---------- DATA ENTRIES
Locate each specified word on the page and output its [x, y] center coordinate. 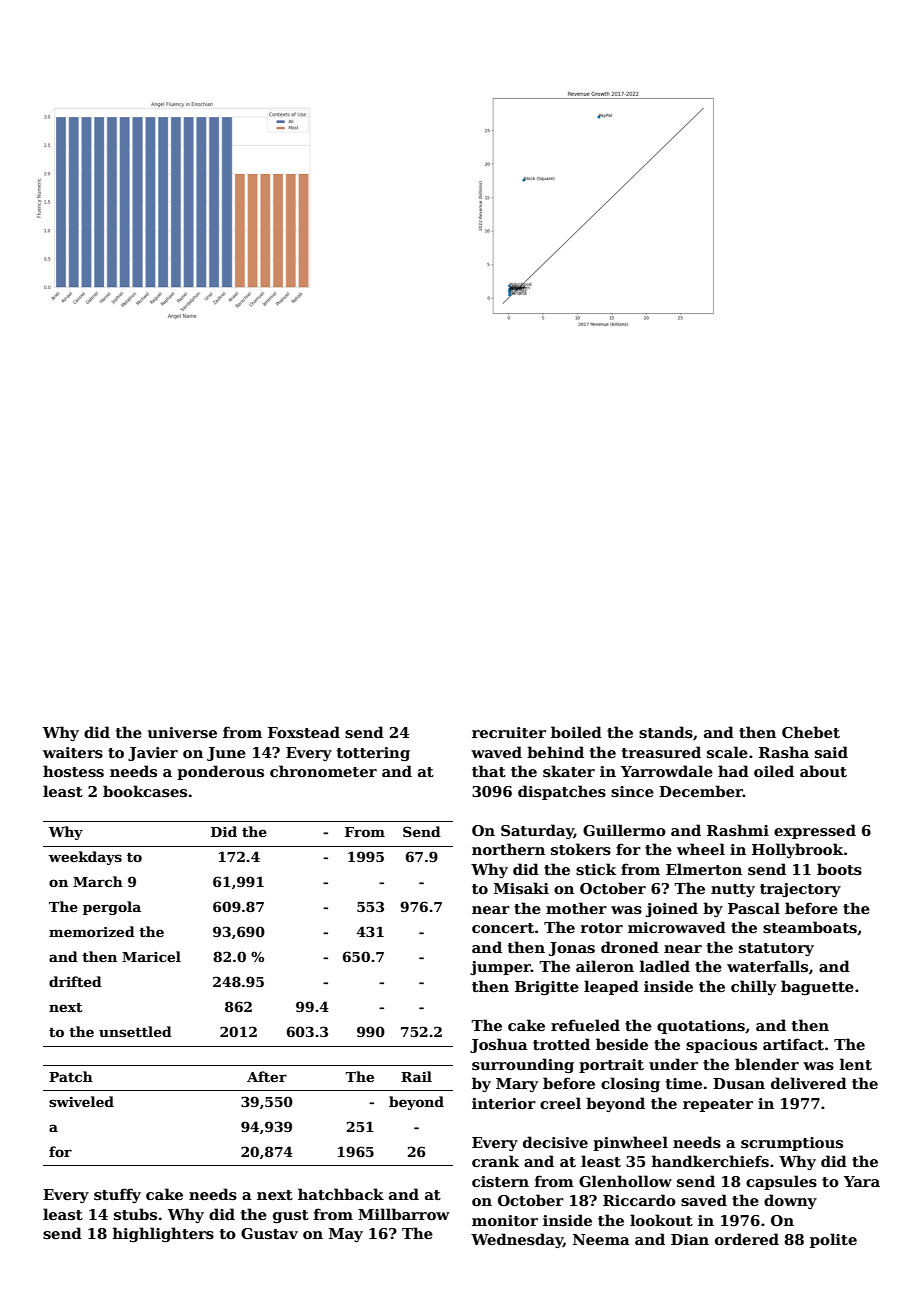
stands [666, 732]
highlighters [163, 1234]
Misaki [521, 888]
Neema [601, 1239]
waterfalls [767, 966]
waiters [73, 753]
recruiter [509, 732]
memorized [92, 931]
--------------------
---------- DATA ENTRIES
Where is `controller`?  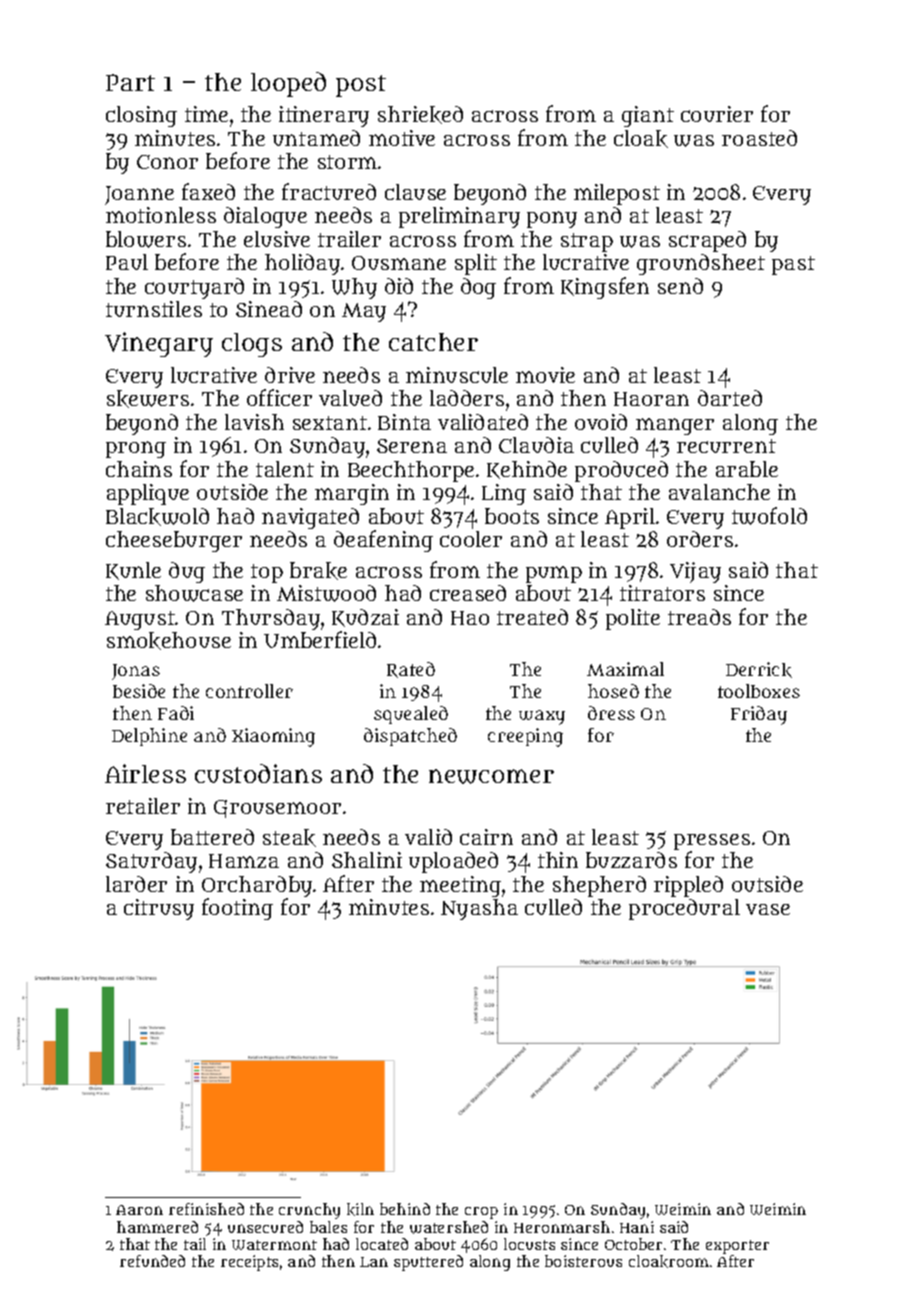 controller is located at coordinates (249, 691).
--------------------
---------- DATA ENTRIES
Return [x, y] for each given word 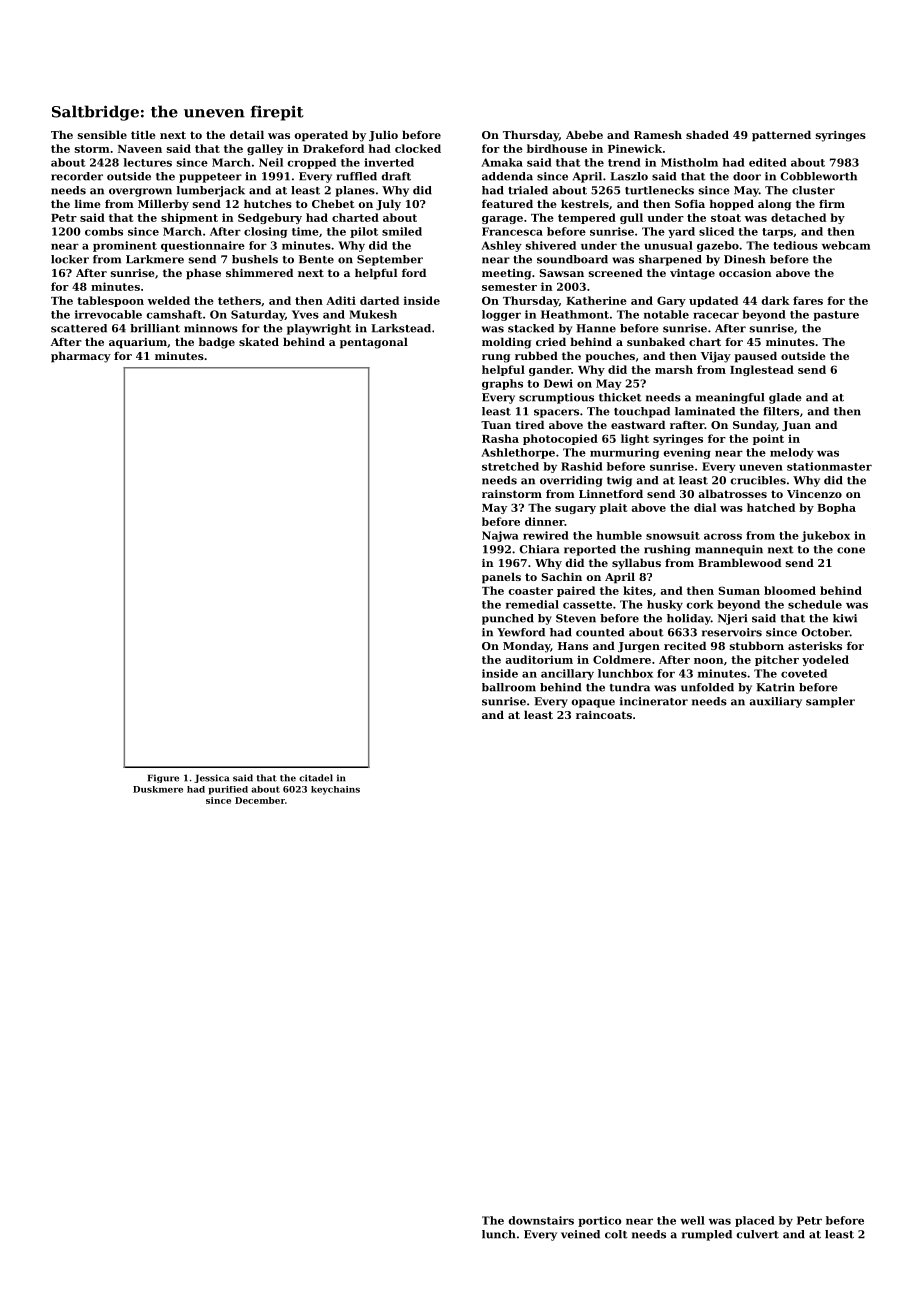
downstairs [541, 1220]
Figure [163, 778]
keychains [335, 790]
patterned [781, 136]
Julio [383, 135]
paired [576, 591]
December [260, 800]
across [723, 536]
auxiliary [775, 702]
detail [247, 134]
--------------------
WRITTEN REQUEST: Please rewrite the part that opens with the line containing "keychains [335, 790]" and closes with the line containing "detail [247, 134]", swapping "paired" for "matched" and leaving everything else unchanged.

RESPONSE TO THIS EXERCISE:
keychains [335, 790]
patterned [781, 136]
Julio [383, 135]
matched [576, 591]
December [260, 800]
across [723, 536]
auxiliary [775, 702]
detail [247, 134]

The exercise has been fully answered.